------ Given entries ------

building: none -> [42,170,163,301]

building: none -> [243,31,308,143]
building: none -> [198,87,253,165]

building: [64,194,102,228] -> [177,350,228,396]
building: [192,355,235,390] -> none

------
------ Given entries ------

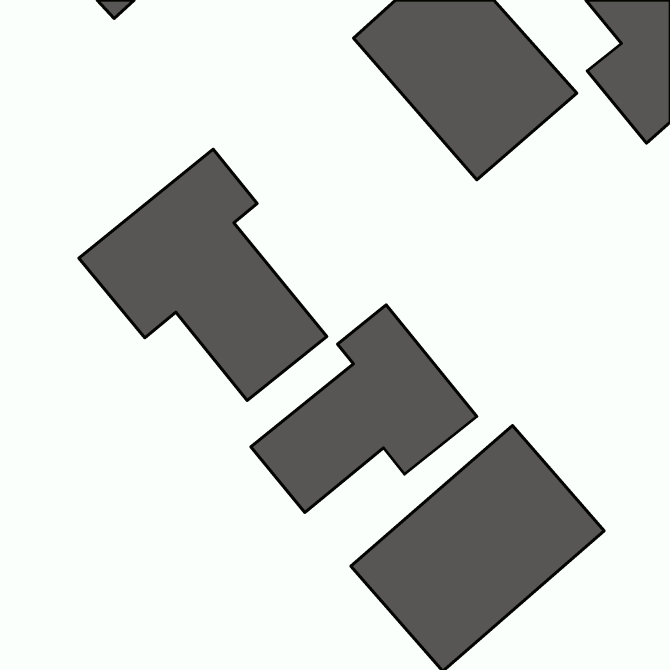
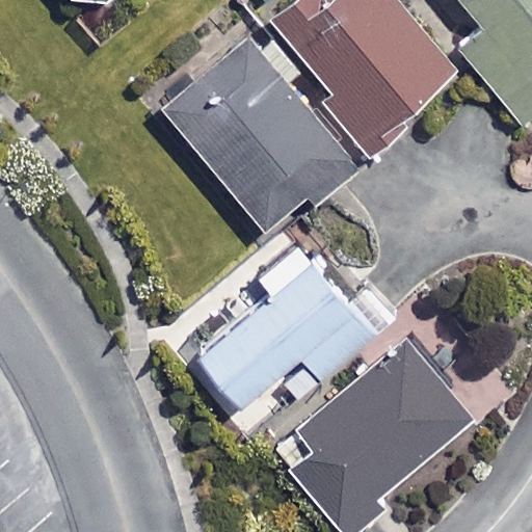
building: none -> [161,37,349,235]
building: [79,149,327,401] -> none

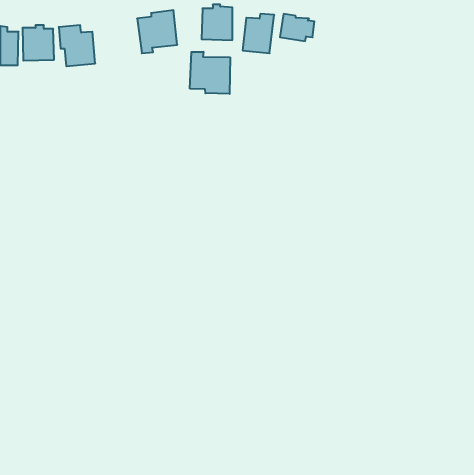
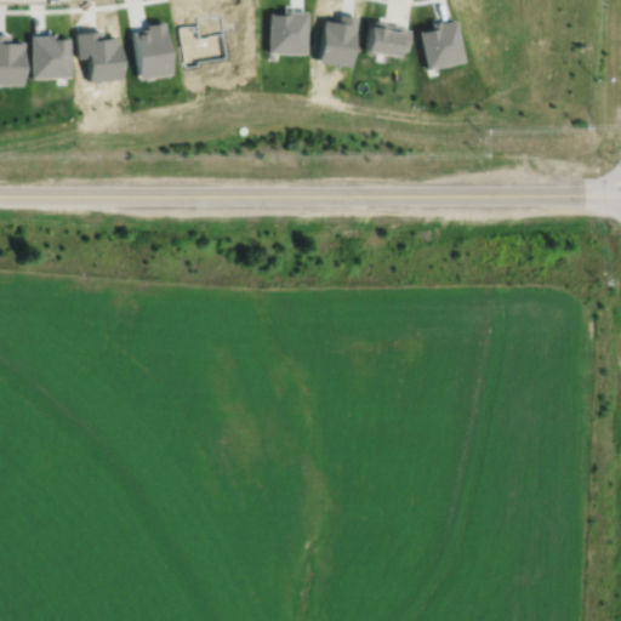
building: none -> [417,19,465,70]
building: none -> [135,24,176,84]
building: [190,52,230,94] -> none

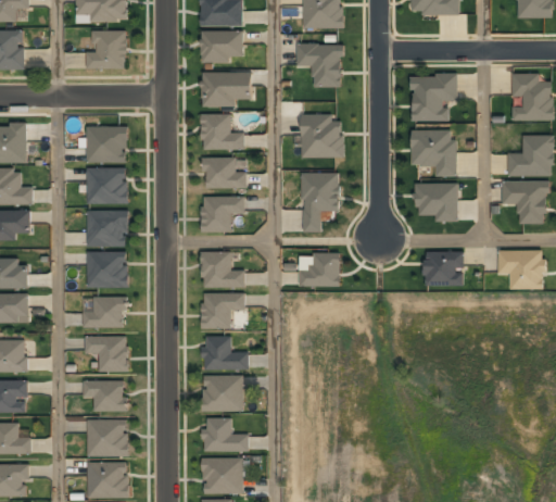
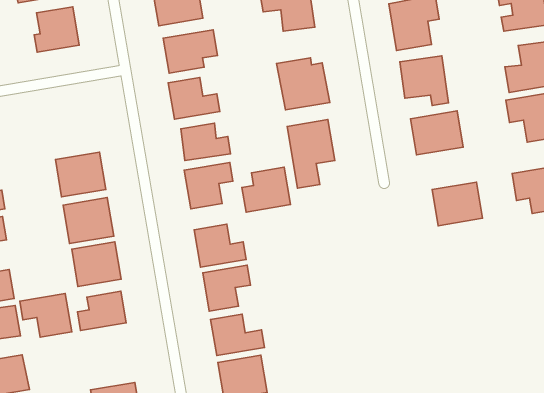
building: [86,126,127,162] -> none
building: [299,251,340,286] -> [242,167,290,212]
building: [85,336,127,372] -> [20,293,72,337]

------

> [What is expected] Reproduce word for word the material above, beginning with the line that contains "building: none -> [243,31,308,143]" and ending with the line that contains "building: [192,355,235,390] -> none".

> [Solution]
building: none -> [243,31,308,143]
building: none -> [198,87,253,165]

building: [64,194,102,228] -> [177,350,228,396]
building: [192,355,235,390] -> none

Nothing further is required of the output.